> **PROBLEM TO WORK ON**
Give every entry again, unchanged, and leave its images out.

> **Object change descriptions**
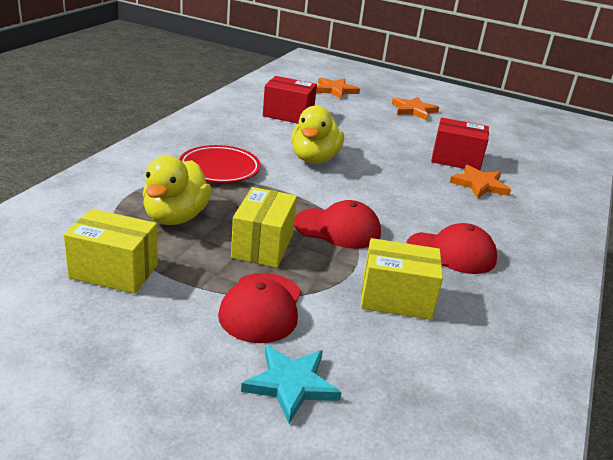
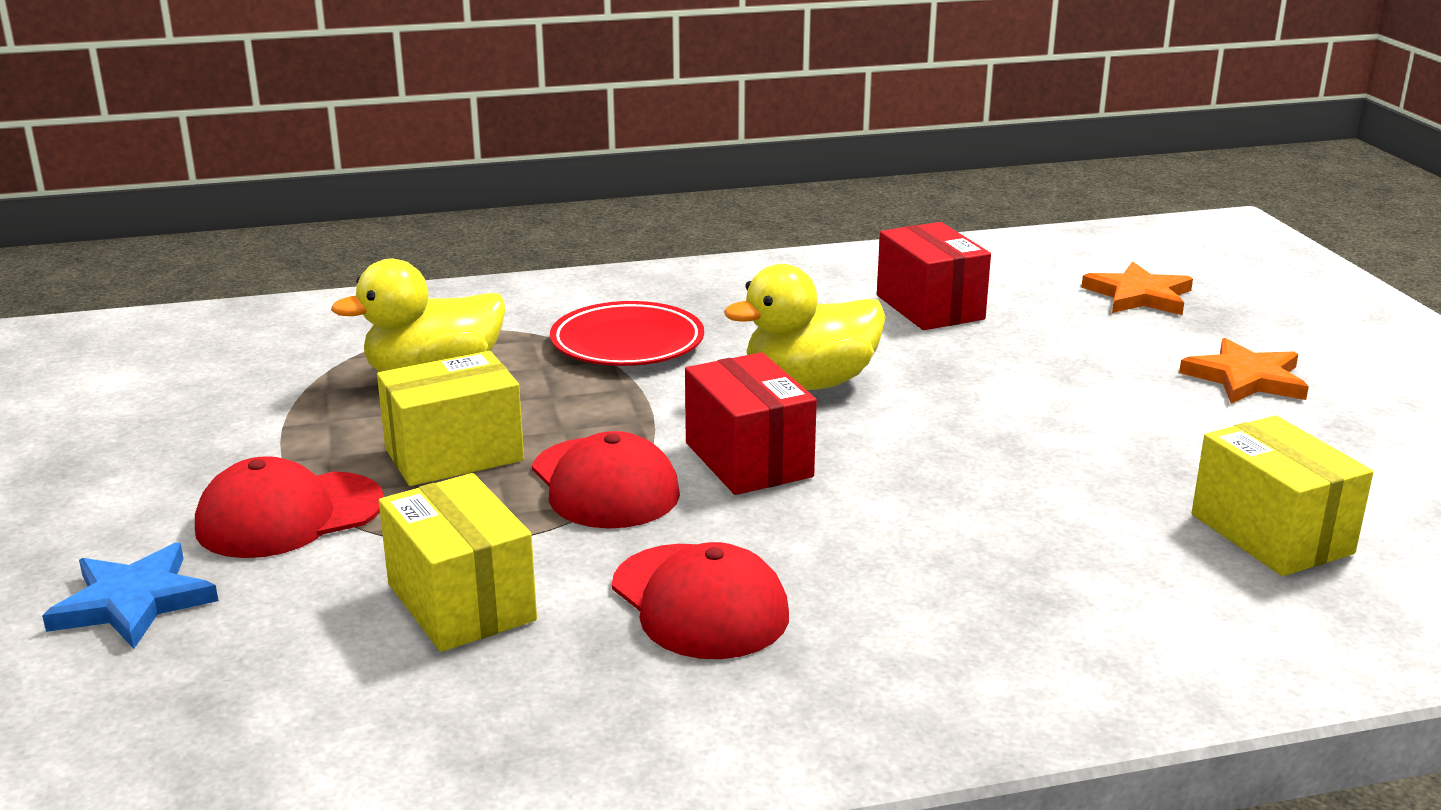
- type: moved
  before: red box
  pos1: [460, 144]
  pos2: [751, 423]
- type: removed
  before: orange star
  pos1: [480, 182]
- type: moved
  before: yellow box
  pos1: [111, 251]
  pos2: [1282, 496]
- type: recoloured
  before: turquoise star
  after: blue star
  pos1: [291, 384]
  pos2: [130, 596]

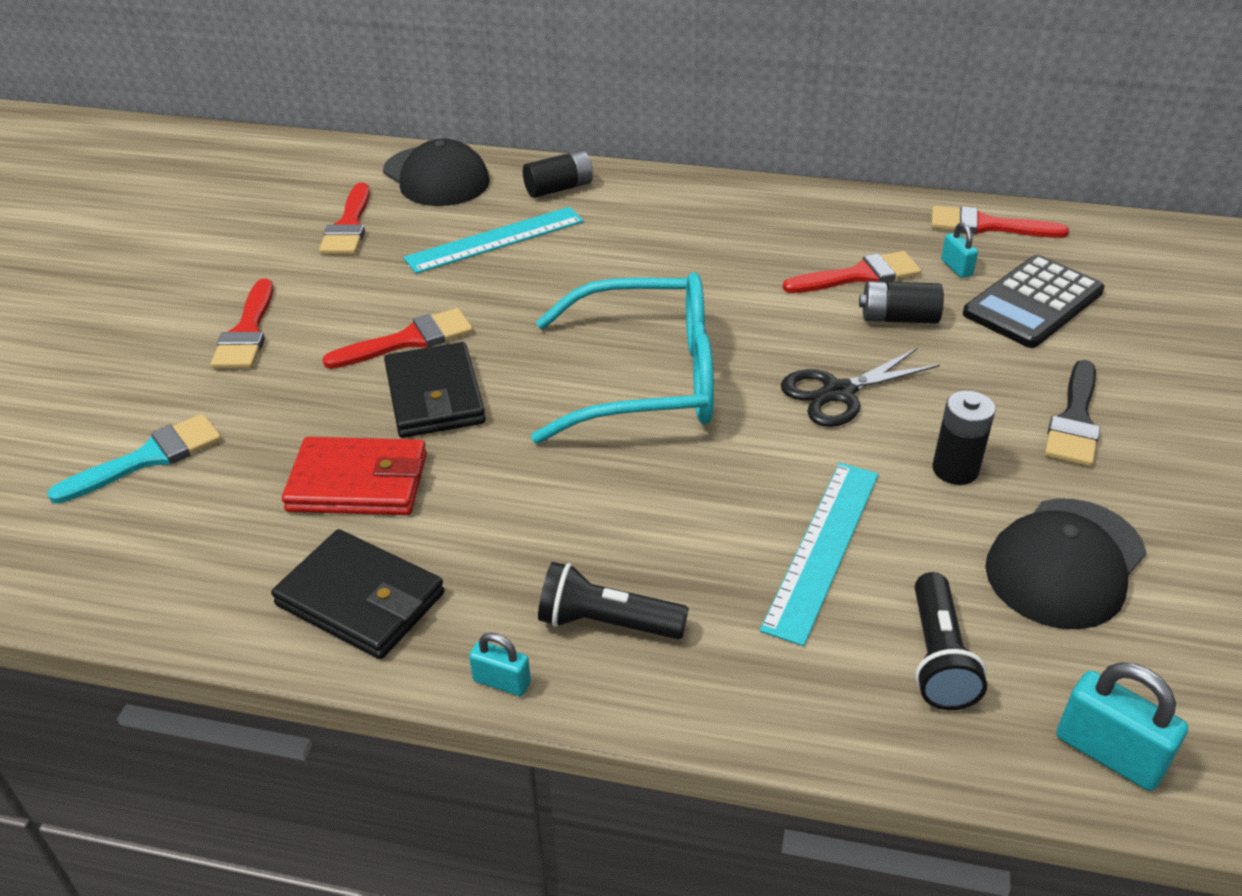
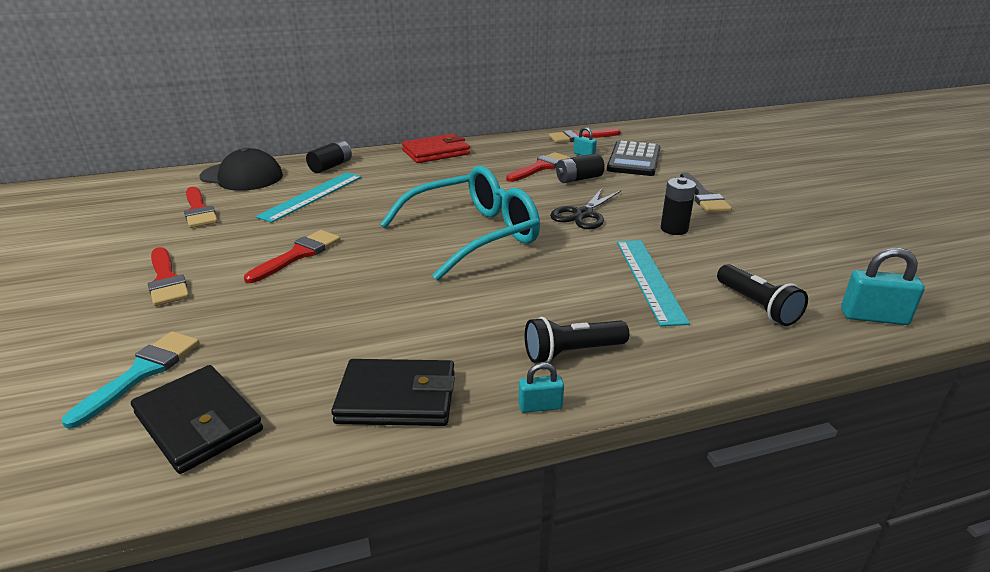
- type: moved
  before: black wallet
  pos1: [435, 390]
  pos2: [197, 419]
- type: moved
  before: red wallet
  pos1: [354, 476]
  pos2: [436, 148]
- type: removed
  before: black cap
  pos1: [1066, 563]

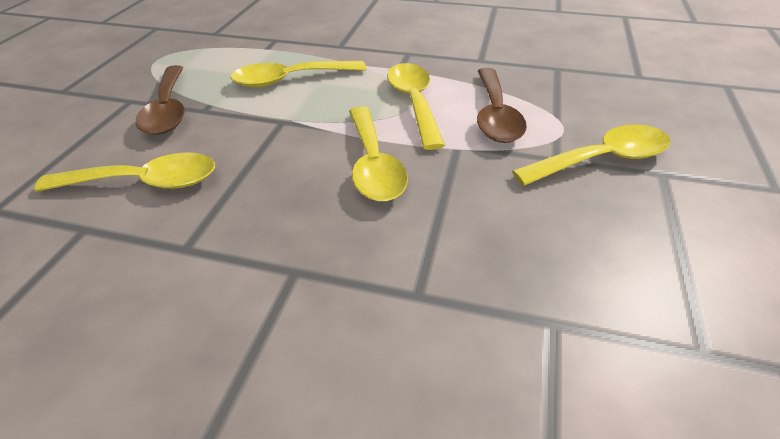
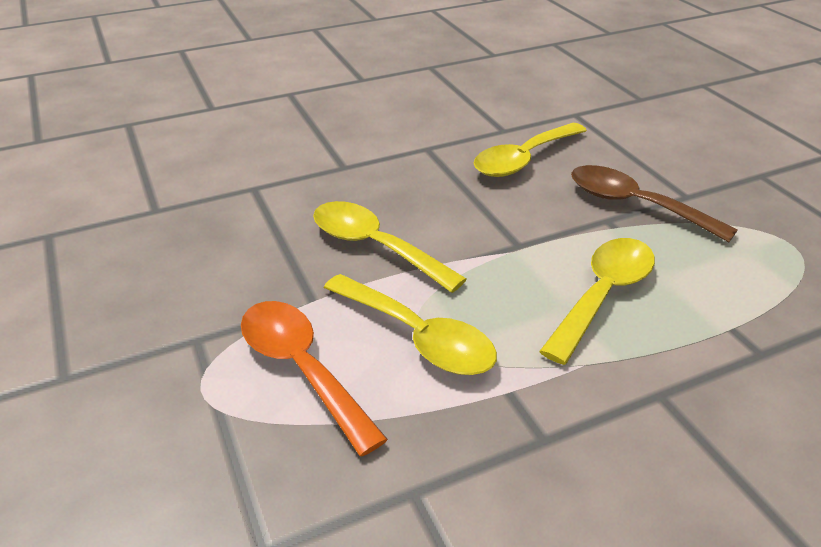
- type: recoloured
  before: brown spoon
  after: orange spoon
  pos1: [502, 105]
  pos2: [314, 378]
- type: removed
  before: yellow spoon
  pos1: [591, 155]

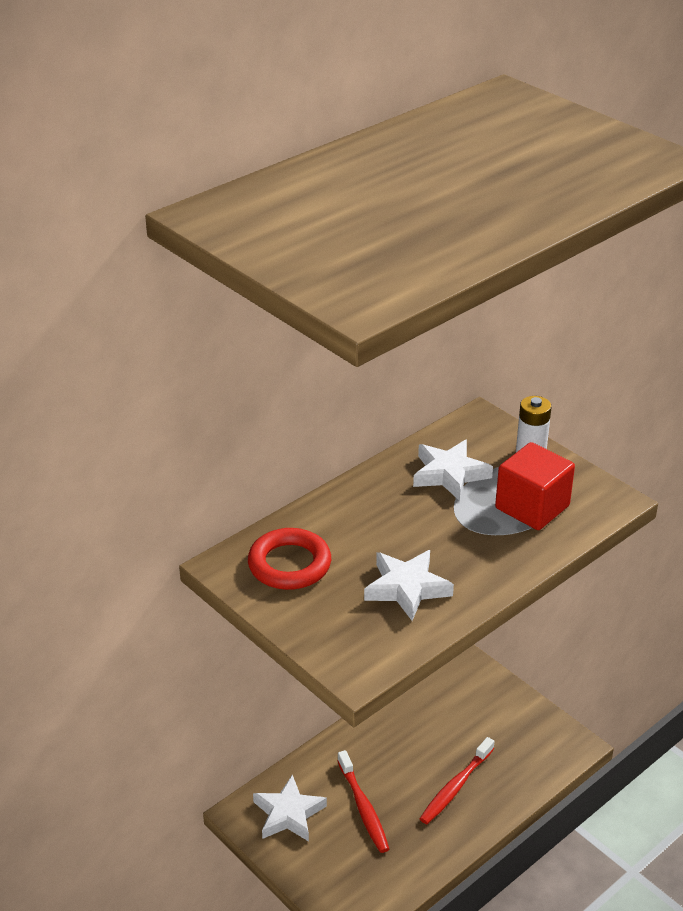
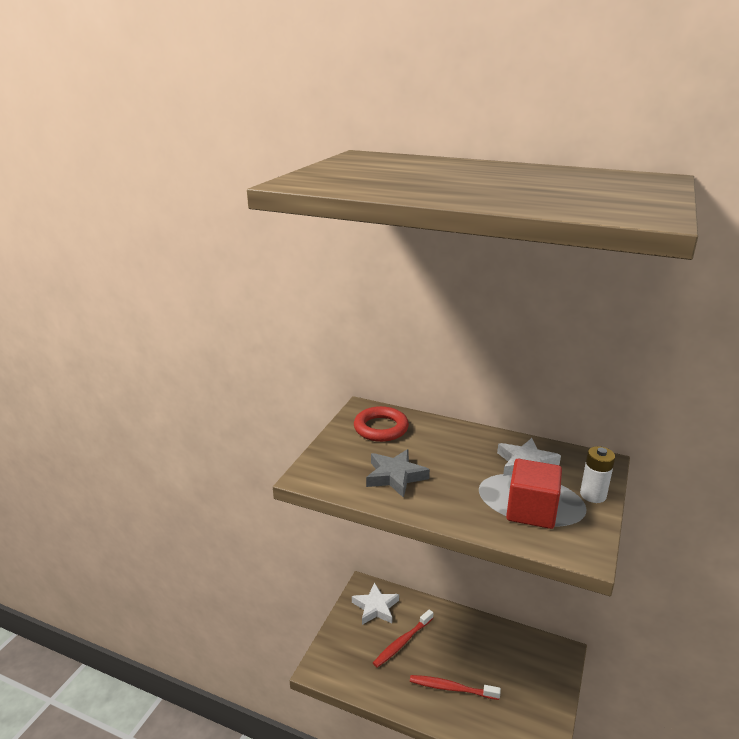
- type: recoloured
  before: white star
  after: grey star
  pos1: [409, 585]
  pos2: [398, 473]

> **SOLUTION TO THE PROBLEM**
- type: moved
  before: red box
  pos1: [460, 144]
  pos2: [751, 423]
- type: removed
  before: orange star
  pos1: [480, 182]
- type: moved
  before: yellow box
  pos1: [111, 251]
  pos2: [1282, 496]
- type: recoloured
  before: turquoise star
  after: blue star
  pos1: [291, 384]
  pos2: [130, 596]

- type: moved
  before: black wallet
  pos1: [435, 390]
  pos2: [197, 419]
- type: moved
  before: red wallet
  pos1: [354, 476]
  pos2: [436, 148]
- type: removed
  before: black cap
  pos1: [1066, 563]

- type: recoloured
  before: brown spoon
  after: orange spoon
  pos1: [502, 105]
  pos2: [314, 378]
- type: removed
  before: yellow spoon
  pos1: [591, 155]

- type: recoloured
  before: white star
  after: grey star
  pos1: [409, 585]
  pos2: [398, 473]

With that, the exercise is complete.